— Start —

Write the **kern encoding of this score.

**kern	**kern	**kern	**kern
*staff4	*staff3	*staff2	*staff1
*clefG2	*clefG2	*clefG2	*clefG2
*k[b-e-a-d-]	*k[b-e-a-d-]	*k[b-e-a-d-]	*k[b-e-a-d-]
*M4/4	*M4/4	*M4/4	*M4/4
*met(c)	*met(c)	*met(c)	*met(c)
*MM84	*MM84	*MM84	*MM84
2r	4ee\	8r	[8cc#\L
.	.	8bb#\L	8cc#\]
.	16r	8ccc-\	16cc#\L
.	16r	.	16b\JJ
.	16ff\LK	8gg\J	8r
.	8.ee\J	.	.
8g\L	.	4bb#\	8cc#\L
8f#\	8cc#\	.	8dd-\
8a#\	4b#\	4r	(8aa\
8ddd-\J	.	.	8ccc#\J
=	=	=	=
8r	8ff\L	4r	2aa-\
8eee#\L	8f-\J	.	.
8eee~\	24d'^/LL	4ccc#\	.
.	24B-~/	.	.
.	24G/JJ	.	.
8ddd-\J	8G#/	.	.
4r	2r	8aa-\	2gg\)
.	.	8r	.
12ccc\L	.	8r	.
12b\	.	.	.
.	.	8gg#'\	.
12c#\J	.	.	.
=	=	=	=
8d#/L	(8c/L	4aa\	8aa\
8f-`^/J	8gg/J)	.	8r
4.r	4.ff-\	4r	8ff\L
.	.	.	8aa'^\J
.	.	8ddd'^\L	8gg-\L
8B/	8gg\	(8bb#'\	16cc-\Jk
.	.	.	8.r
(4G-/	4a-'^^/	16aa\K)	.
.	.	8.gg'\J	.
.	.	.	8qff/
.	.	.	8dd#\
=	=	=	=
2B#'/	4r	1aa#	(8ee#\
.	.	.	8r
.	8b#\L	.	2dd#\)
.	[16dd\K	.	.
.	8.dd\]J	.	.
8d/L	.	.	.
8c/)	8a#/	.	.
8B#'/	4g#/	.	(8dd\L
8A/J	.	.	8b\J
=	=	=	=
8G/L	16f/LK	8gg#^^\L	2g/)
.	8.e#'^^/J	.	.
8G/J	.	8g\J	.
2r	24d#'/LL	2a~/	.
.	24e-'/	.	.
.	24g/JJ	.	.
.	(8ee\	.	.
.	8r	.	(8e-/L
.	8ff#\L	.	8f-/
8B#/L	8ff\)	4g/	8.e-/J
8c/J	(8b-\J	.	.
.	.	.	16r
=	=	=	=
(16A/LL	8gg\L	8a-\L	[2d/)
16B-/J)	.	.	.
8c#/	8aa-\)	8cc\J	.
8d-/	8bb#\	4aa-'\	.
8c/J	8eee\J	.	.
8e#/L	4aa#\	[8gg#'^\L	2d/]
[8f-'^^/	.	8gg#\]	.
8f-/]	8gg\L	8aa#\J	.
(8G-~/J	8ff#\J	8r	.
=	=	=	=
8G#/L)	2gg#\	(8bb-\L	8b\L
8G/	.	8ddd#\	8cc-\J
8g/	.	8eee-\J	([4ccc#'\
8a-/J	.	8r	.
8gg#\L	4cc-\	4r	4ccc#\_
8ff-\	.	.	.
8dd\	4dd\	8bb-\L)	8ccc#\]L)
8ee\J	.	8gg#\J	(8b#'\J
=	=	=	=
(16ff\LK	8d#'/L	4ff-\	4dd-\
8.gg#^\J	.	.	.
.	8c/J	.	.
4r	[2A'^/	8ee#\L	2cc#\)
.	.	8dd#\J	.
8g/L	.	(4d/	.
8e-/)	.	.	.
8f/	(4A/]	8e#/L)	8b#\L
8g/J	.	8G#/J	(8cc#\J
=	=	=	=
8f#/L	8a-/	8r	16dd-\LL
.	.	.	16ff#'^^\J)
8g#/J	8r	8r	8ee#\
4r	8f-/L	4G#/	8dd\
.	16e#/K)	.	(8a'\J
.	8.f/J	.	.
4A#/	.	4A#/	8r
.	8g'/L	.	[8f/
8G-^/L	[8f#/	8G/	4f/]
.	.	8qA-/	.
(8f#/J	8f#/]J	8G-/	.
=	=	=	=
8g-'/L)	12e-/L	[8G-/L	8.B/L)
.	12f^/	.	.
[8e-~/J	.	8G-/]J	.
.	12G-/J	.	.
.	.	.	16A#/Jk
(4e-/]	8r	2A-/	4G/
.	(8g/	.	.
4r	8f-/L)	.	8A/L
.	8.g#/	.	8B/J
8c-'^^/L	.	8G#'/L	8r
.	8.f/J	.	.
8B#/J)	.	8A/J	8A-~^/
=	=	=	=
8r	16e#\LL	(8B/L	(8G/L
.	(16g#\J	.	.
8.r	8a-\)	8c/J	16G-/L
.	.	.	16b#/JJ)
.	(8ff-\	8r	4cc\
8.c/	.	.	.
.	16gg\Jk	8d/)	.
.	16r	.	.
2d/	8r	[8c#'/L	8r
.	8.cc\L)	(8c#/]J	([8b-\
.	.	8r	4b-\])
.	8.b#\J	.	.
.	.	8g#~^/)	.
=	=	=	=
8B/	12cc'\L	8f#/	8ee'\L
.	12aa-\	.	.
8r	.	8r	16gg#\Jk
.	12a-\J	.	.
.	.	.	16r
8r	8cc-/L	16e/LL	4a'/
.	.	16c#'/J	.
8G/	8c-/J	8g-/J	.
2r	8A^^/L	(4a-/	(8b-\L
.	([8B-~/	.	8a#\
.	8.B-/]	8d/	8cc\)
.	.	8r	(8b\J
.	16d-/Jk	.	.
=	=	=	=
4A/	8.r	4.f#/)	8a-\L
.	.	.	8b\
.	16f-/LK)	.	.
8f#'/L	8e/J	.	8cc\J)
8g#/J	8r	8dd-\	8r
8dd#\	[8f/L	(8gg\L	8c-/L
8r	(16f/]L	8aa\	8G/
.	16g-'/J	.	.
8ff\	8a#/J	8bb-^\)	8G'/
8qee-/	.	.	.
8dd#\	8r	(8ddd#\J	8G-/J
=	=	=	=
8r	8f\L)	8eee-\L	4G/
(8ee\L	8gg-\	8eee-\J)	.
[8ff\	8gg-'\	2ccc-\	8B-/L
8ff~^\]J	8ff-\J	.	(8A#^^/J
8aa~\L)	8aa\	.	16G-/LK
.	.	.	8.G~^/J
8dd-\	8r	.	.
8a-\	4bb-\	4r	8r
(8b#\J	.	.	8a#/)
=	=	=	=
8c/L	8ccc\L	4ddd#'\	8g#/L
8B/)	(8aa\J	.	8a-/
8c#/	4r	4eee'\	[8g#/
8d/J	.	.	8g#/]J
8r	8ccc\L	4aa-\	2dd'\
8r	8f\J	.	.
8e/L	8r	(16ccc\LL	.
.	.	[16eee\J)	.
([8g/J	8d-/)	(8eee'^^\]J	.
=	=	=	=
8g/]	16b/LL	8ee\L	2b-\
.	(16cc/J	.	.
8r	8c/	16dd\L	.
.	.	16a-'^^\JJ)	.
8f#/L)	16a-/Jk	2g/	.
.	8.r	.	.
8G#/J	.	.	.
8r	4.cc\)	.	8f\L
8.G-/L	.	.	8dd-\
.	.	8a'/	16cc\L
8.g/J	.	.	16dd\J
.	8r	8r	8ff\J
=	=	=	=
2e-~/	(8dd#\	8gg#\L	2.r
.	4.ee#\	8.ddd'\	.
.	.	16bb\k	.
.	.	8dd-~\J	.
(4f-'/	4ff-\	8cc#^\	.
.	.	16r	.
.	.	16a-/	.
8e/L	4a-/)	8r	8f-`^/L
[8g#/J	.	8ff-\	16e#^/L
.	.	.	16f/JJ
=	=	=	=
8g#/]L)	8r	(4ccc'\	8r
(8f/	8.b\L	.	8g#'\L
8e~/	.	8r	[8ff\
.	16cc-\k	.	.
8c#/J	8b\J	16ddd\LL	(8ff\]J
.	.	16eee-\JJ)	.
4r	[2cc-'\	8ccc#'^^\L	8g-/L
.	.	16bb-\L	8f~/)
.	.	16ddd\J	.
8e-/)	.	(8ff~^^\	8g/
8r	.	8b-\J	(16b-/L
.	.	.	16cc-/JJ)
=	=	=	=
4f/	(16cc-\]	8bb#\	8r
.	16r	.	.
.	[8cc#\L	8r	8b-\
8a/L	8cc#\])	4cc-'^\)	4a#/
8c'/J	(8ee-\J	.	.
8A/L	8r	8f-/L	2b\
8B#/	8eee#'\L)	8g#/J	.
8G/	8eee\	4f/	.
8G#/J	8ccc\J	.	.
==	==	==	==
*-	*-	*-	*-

— End —

Goal of the exercise:
Extract every line of the material above that contains the string "kern", and list those lines in their original order.

Written solution:
Write the **kern encoding of this score.
**kern	**kern	**kern	**kern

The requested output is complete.